#### [What the task asks]
Below are the records; copy exactly the stretch from the line containing "(650, 143) = (514, 121): none -> purple drum" through the line containing "(657, 478) = (431, 496): brown", both ends included, and nothing else.

#### [Extracted data]

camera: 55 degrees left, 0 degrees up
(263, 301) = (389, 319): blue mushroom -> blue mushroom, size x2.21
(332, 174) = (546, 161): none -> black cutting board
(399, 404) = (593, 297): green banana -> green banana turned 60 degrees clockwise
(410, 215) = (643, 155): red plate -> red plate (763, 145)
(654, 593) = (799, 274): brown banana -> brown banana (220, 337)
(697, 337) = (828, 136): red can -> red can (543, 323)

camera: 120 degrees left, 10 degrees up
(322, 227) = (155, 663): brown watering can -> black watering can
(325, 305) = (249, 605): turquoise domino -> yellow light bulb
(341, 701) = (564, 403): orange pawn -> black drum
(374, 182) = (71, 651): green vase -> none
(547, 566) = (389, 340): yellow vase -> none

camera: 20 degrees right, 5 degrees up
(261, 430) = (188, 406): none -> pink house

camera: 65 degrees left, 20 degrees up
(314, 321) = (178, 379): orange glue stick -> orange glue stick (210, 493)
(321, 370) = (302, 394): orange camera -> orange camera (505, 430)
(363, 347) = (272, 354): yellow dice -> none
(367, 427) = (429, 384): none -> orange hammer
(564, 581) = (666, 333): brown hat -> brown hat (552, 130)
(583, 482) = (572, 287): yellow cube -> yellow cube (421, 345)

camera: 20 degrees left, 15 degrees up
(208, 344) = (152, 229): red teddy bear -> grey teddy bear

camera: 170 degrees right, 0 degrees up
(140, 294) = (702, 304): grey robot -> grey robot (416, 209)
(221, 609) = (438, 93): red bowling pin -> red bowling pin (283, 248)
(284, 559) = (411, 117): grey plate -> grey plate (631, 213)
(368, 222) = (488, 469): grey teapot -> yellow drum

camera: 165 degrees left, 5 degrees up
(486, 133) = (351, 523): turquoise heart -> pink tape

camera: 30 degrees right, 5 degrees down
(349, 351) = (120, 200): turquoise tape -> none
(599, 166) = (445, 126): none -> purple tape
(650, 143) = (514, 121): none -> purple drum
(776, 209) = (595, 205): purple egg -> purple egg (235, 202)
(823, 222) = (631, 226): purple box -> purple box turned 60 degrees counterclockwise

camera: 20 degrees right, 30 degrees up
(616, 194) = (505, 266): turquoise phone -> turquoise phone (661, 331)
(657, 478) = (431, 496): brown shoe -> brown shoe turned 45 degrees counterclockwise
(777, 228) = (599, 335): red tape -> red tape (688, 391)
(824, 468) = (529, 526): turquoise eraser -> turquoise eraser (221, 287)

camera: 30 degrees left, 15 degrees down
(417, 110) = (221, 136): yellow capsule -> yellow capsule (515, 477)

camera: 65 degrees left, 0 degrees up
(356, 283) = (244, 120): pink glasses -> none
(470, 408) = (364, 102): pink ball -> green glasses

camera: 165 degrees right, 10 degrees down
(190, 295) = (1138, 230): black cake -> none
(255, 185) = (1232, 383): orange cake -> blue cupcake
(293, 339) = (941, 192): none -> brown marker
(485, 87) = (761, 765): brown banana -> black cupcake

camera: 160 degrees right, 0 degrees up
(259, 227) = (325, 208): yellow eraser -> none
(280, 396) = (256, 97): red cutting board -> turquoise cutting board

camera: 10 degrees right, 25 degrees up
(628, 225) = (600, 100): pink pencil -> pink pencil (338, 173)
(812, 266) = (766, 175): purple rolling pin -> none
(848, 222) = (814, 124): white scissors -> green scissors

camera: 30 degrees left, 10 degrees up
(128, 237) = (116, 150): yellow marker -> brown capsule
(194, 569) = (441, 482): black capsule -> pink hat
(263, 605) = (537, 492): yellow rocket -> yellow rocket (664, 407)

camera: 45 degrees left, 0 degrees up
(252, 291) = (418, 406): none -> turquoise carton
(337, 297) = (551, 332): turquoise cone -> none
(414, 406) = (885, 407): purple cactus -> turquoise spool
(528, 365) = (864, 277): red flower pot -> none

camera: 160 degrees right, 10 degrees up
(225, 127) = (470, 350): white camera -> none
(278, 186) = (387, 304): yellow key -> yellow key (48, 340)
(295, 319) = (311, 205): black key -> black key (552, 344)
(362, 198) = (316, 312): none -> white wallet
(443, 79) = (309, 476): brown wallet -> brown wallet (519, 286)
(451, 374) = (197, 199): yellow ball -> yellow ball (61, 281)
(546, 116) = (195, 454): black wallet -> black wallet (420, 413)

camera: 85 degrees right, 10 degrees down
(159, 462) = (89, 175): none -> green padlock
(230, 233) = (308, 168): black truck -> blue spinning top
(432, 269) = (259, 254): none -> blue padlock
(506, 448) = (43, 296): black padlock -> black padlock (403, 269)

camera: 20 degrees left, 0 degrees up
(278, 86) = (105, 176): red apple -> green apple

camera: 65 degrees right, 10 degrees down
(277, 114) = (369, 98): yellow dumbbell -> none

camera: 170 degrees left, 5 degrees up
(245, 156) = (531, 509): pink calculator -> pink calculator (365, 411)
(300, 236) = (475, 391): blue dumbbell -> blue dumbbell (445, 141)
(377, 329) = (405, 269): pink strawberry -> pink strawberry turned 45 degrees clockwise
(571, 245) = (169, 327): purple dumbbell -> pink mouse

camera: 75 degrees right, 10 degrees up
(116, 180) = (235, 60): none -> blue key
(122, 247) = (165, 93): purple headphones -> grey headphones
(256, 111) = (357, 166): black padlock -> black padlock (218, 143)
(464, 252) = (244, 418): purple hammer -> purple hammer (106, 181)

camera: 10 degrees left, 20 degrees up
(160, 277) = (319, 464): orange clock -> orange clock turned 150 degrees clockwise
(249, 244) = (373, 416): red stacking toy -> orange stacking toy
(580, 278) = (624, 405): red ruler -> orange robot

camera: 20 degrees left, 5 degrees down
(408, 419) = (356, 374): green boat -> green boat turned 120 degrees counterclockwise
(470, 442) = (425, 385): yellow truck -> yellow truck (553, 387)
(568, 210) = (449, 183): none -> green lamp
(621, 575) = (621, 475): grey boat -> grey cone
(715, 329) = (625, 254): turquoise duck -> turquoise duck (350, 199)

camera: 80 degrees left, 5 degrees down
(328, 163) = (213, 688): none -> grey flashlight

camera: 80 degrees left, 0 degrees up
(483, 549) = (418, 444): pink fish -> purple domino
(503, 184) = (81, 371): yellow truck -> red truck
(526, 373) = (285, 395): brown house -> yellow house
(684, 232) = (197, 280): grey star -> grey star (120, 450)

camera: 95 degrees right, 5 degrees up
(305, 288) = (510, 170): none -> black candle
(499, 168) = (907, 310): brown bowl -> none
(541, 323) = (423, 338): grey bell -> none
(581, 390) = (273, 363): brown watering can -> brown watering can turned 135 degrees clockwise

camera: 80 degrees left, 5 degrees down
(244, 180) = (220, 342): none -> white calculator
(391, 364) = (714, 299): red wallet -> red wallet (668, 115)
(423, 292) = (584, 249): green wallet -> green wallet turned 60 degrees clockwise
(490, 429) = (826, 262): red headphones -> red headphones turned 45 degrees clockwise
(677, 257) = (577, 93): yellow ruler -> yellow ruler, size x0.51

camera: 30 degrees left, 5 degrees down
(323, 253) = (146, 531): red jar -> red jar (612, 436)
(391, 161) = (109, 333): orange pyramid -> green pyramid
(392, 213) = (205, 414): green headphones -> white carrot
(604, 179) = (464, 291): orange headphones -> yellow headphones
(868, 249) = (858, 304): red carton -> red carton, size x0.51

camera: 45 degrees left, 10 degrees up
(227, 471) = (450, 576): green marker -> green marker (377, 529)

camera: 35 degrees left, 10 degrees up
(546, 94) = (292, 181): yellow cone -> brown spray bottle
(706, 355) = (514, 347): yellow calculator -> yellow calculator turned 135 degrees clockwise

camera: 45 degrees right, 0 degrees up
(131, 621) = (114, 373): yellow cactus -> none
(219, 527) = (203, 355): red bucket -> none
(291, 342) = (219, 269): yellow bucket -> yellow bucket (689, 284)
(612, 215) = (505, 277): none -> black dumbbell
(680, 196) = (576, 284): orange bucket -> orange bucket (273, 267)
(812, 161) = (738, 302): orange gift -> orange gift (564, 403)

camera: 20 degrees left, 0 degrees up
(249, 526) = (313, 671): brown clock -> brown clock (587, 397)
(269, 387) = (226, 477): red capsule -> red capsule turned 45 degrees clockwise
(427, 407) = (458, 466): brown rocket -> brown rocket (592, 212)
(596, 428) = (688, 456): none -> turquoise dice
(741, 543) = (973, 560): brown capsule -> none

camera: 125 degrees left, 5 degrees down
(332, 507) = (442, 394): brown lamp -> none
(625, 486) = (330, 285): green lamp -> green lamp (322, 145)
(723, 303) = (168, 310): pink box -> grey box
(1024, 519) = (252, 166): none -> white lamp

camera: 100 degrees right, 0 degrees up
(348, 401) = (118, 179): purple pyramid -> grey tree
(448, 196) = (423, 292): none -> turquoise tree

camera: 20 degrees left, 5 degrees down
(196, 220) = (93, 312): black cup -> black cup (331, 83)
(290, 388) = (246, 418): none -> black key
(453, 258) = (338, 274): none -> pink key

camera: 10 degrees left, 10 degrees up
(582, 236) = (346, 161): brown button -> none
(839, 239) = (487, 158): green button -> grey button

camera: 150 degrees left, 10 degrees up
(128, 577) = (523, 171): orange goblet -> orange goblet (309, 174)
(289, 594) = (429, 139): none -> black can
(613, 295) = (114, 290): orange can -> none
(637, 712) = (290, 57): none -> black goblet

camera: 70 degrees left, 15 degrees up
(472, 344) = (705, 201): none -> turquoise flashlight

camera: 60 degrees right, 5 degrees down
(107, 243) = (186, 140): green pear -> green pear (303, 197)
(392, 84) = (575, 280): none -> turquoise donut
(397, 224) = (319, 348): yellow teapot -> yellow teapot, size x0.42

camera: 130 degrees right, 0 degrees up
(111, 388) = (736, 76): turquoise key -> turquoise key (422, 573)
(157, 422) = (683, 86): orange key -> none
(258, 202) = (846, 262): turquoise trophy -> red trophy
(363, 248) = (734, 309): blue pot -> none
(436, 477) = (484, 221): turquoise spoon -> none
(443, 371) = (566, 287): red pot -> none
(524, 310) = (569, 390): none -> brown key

#### [Result of the task]
(650, 143) = (514, 121): none -> purple drum
(776, 209) = (595, 205): purple egg -> purple egg (235, 202)
(823, 222) = (631, 226): purple box -> purple box turned 60 degrees counterclockwise

camera: 20 degrees right, 30 degrees up
(616, 194) = (505, 266): turquoise phone -> turquoise phone (661, 331)
(657, 478) = (431, 496): brown shoe -> brown shoe turned 45 degrees counterclockwise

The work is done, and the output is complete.